## EXERCISE REQUIREMENTS
Here the answer must be the exact run of lines from the line holding "ENC pin SW: GP4 -> GP8" to the end of the material below, and nothing else.

## SUPPLIED INFORMATION
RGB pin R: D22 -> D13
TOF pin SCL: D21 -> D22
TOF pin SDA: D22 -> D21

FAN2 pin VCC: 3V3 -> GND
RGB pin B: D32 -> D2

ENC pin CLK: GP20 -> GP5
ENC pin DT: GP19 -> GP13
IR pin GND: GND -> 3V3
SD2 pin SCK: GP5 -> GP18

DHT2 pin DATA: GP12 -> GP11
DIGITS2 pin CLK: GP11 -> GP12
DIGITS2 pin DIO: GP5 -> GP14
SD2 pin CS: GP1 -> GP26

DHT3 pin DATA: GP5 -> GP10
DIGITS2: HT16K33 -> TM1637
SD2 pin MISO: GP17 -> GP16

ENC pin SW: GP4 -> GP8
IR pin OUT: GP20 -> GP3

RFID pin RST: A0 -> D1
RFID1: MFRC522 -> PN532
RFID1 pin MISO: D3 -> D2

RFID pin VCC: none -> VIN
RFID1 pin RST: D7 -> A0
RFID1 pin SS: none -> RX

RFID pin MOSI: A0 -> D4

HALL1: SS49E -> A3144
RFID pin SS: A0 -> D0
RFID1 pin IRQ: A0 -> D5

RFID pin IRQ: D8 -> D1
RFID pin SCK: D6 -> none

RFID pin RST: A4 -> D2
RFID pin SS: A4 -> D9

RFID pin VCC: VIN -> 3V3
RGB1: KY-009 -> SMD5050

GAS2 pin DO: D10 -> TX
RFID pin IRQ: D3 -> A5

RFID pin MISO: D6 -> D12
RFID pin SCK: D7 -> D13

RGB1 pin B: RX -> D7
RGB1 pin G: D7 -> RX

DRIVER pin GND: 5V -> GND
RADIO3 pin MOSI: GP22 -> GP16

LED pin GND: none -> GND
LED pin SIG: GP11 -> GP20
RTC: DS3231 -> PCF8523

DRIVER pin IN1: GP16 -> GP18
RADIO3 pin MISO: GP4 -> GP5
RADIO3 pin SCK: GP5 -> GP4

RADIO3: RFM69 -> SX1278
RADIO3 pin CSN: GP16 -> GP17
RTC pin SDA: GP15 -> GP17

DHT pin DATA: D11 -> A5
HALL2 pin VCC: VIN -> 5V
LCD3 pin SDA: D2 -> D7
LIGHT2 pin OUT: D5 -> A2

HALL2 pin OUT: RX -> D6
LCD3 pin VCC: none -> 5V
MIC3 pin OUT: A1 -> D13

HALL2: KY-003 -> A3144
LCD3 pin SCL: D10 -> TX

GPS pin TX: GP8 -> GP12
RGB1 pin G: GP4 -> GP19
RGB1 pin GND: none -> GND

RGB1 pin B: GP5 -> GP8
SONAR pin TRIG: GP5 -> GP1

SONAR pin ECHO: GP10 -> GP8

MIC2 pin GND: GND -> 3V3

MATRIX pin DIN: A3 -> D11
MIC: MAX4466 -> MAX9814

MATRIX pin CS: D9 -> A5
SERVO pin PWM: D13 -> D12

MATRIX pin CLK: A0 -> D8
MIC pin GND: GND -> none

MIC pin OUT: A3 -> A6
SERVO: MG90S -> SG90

## SOLUTION TO THIS TASK
ENC pin SW: GP4 -> GP8
IR pin OUT: GP20 -> GP3

RFID pin RST: A0 -> D1
RFID1: MFRC522 -> PN532
RFID1 pin MISO: D3 -> D2

RFID pin VCC: none -> VIN
RFID1 pin RST: D7 -> A0
RFID1 pin SS: none -> RX

RFID pin MOSI: A0 -> D4

HALL1: SS49E -> A3144
RFID pin SS: A0 -> D0
RFID1 pin IRQ: A0 -> D5

RFID pin IRQ: D8 -> D1
RFID pin SCK: D6 -> none

RFID pin RST: A4 -> D2
RFID pin SS: A4 -> D9

RFID pin VCC: VIN -> 3V3
RGB1: KY-009 -> SMD5050

GAS2 pin DO: D10 -> TX
RFID pin IRQ: D3 -> A5

RFID pin MISO: D6 -> D12
RFID pin SCK: D7 -> D13

RGB1 pin B: RX -> D7
RGB1 pin G: D7 -> RX

DRIVER pin GND: 5V -> GND
RADIO3 pin MOSI: GP22 -> GP16

LED pin GND: none -> GND
LED pin SIG: GP11 -> GP20
RTC: DS3231 -> PCF8523

DRIVER pin IN1: GP16 -> GP18
RADIO3 pin MISO: GP4 -> GP5
RADIO3 pin SCK: GP5 -> GP4

RADIO3: RFM69 -> SX1278
RADIO3 pin CSN: GP16 -> GP17
RTC pin SDA: GP15 -> GP17

DHT pin DATA: D11 -> A5
HALL2 pin VCC: VIN -> 5V
LCD3 pin SDA: D2 -> D7
LIGHT2 pin OUT: D5 -> A2

HALL2 pin OUT: RX -> D6
LCD3 pin VCC: none -> 5V
MIC3 pin OUT: A1 -> D13

HALL2: KY-003 -> A3144
LCD3 pin SCL: D10 -> TX

GPS pin TX: GP8 -> GP12
RGB1 pin G: GP4 -> GP19
RGB1 pin GND: none -> GND

RGB1 pin B: GP5 -> GP8
SONAR pin TRIG: GP5 -> GP1

SONAR pin ECHO: GP10 -> GP8

MIC2 pin GND: GND -> 3V3

MATRIX pin DIN: A3 -> D11
MIC: MAX4466 -> MAX9814

MATRIX pin CS: D9 -> A5
SERVO pin PWM: D13 -> D12

MATRIX pin CLK: A0 -> D8
MIC pin GND: GND -> none

MIC pin OUT: A3 -> A6
SERVO: MG90S -> SG90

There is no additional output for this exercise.